ACTIVITY:
Among these records, which lines include "counterclockwise"? Copy them out.

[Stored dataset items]
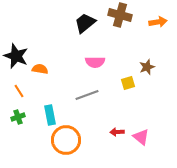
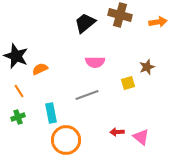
orange semicircle: rotated 35 degrees counterclockwise
cyan rectangle: moved 1 px right, 2 px up
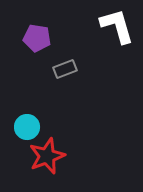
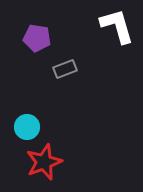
red star: moved 3 px left, 6 px down
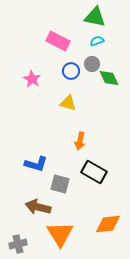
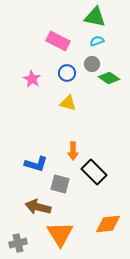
blue circle: moved 4 px left, 2 px down
green diamond: rotated 30 degrees counterclockwise
orange arrow: moved 7 px left, 10 px down; rotated 12 degrees counterclockwise
black rectangle: rotated 15 degrees clockwise
gray cross: moved 1 px up
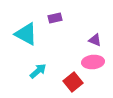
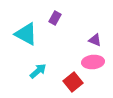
purple rectangle: rotated 48 degrees counterclockwise
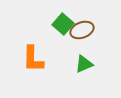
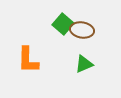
brown ellipse: rotated 30 degrees clockwise
orange L-shape: moved 5 px left, 1 px down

TASK RESPONSE:
orange semicircle: rotated 35 degrees counterclockwise
green diamond: rotated 30 degrees counterclockwise
orange arrow: moved 7 px left, 10 px down; rotated 12 degrees counterclockwise
purple rectangle: rotated 48 degrees counterclockwise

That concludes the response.